### EXERCISE AIM
Please rewrite the items from their start through the line containing "12: (255, 260)", replacing "zero-indexed" with "0-indexed" and leaving everything else unchanged.

[Data records]
____

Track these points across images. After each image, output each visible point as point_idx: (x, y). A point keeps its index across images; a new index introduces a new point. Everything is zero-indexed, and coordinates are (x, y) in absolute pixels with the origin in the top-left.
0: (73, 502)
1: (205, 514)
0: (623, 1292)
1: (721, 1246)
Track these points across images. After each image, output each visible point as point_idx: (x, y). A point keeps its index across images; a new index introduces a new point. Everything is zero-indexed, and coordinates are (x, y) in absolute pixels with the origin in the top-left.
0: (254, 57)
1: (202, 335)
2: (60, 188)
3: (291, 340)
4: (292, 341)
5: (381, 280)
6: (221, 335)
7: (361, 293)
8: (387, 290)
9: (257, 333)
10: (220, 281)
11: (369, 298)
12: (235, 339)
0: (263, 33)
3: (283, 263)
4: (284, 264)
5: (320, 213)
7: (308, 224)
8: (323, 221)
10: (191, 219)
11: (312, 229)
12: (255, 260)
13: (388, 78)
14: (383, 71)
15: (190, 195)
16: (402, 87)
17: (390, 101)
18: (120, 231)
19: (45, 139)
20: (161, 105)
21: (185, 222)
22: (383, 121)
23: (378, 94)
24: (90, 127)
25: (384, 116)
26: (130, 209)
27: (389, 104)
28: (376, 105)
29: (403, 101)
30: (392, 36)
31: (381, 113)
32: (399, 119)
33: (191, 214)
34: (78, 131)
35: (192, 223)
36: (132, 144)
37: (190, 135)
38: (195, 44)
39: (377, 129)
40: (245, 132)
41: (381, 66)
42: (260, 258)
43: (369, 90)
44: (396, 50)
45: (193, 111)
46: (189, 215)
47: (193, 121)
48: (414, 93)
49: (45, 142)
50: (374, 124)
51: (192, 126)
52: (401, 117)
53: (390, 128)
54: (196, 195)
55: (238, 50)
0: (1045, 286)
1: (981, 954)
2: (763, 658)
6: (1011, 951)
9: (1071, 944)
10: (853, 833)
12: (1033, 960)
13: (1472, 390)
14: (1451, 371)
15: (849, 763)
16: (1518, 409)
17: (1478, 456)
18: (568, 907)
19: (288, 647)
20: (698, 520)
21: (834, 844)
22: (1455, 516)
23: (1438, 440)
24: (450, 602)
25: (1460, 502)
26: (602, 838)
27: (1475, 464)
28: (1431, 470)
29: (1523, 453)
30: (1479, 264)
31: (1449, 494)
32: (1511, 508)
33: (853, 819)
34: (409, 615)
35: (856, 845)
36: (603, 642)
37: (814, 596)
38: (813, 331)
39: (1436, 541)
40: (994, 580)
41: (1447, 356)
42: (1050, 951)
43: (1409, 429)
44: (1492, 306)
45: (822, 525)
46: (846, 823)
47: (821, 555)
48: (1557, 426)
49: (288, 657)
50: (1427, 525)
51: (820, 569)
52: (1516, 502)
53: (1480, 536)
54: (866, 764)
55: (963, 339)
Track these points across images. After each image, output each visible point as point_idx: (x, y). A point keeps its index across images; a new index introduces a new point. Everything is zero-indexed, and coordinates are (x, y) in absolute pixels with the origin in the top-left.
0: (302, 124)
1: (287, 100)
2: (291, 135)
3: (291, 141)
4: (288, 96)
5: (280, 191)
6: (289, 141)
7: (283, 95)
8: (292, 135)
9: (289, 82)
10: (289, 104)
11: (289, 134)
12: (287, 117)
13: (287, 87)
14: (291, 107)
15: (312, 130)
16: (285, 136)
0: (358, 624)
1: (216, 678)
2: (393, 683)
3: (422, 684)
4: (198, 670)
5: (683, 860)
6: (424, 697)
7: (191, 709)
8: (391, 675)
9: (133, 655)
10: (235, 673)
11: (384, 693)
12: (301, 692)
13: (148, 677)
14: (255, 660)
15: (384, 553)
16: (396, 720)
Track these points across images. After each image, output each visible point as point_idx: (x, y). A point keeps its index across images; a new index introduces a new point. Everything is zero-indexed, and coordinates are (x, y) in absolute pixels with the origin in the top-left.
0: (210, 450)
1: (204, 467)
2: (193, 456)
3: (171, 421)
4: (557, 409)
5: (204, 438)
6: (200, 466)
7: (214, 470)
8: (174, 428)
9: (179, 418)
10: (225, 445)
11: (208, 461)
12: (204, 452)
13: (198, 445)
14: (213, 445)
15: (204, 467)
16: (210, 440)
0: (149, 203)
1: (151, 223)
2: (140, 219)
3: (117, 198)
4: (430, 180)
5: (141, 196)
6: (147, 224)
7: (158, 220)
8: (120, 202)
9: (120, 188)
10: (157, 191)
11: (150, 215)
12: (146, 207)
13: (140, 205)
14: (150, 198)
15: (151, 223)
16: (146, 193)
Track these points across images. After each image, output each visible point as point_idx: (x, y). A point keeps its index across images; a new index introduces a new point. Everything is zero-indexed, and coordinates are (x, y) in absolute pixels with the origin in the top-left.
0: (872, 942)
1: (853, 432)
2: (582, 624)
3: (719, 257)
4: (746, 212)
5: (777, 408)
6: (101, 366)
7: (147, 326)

____

### ANSWER IN FULL
Track these points across images. After each image, output each visible point as point_idx: (x, y). A point keeps its index across images; a new index introduces a new point. Everything is 0-indexed, and coordinates are (x, y) in absolute pixels with the origin in the top-left.
0: (73, 502)
1: (205, 514)
0: (623, 1292)
1: (721, 1246)
Track these points across images. After each image, output each visible point as point_idx: (x, y). A point keeps its index across images; a new index introduces a new point. Everything is 0-indexed, and coordinates are (x, y) in absolute pixels with the origin in the top-left.
0: (254, 57)
1: (202, 335)
2: (60, 188)
3: (291, 340)
4: (292, 341)
5: (381, 280)
6: (221, 335)
7: (361, 293)
8: (387, 290)
9: (257, 333)
10: (220, 281)
11: (369, 298)
12: (235, 339)
0: (263, 33)
3: (283, 263)
4: (284, 264)
5: (320, 213)
7: (308, 224)
8: (323, 221)
10: (191, 219)
11: (312, 229)
12: (255, 260)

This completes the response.